**DATA PROVIDED:**
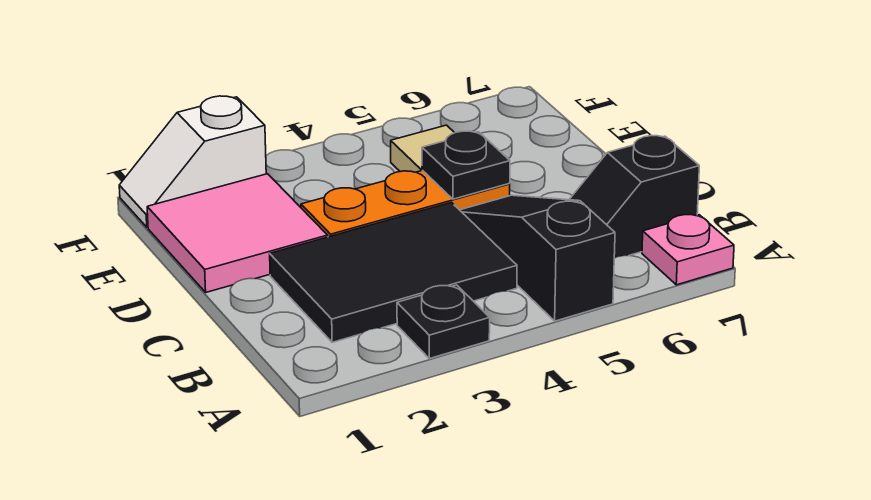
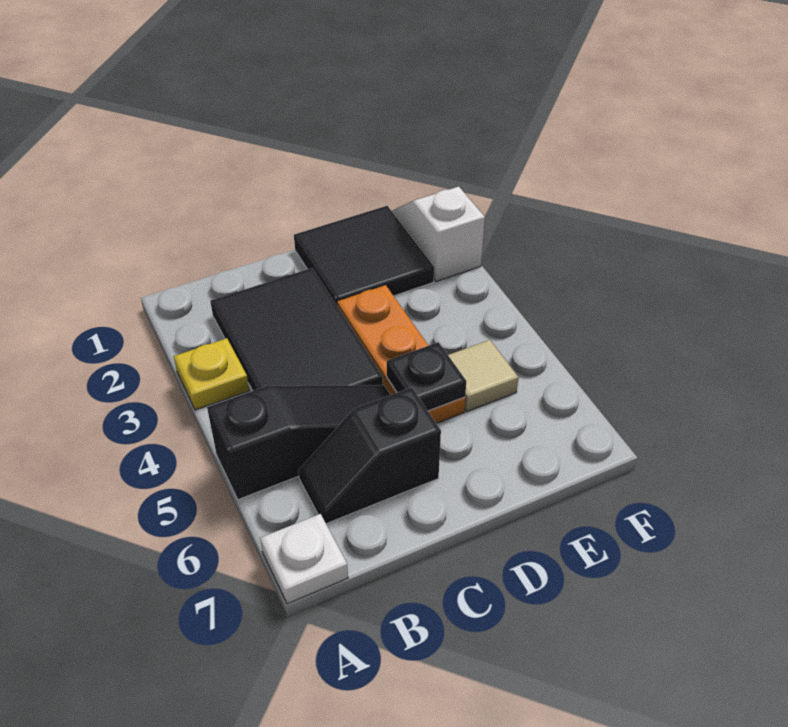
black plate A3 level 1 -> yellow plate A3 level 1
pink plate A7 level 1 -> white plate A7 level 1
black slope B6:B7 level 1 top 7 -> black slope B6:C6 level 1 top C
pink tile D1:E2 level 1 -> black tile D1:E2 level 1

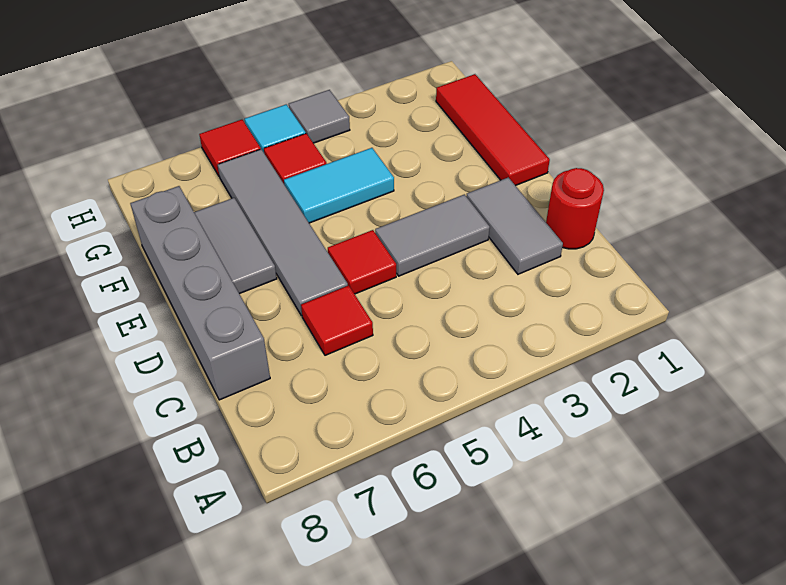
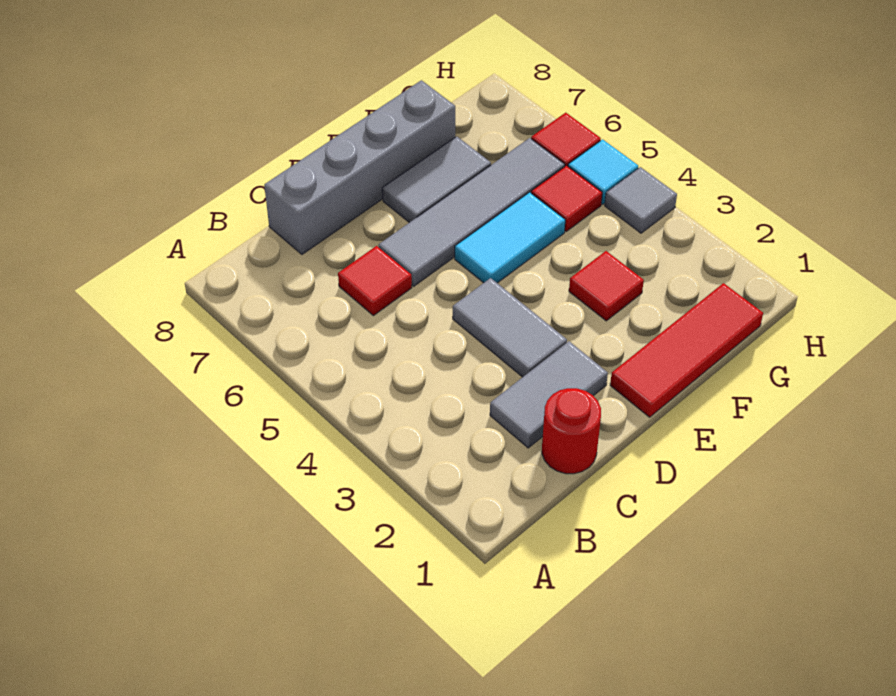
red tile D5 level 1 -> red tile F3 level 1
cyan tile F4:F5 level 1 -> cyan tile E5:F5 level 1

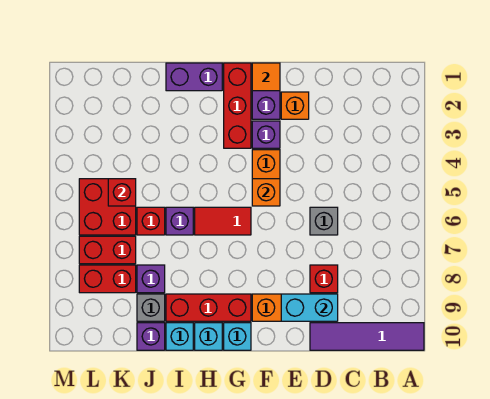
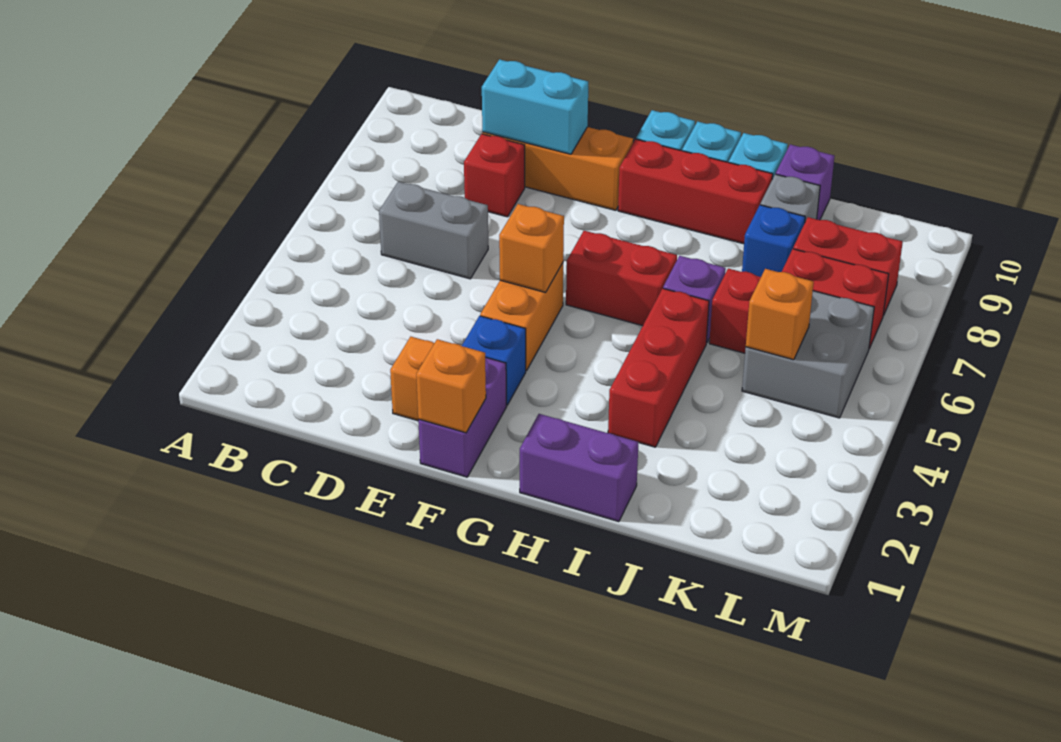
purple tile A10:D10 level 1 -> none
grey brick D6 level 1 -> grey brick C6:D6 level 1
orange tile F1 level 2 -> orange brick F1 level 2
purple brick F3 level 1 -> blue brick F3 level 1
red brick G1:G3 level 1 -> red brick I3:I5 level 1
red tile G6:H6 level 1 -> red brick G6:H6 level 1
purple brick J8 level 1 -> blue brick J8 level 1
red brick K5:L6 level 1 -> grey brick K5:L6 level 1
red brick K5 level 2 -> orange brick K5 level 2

**WHAT THE TASK REQUIRES:** The entries are to be copied exactly, and each image is to be omitted.

**EXERCISE RESULT:**
black plate A3 level 1 -> yellow plate A3 level 1
pink plate A7 level 1 -> white plate A7 level 1
black slope B6:B7 level 1 top 7 -> black slope B6:C6 level 1 top C
pink tile D1:E2 level 1 -> black tile D1:E2 level 1

red tile D5 level 1 -> red tile F3 level 1
cyan tile F4:F5 level 1 -> cyan tile E5:F5 level 1

purple tile A10:D10 level 1 -> none
grey brick D6 level 1 -> grey brick C6:D6 level 1
orange tile F1 level 2 -> orange brick F1 level 2
purple brick F3 level 1 -> blue brick F3 level 1
red brick G1:G3 level 1 -> red brick I3:I5 level 1
red tile G6:H6 level 1 -> red brick G6:H6 level 1
purple brick J8 level 1 -> blue brick J8 level 1
red brick K5:L6 level 1 -> grey brick K5:L6 level 1
red brick K5 level 2 -> orange brick K5 level 2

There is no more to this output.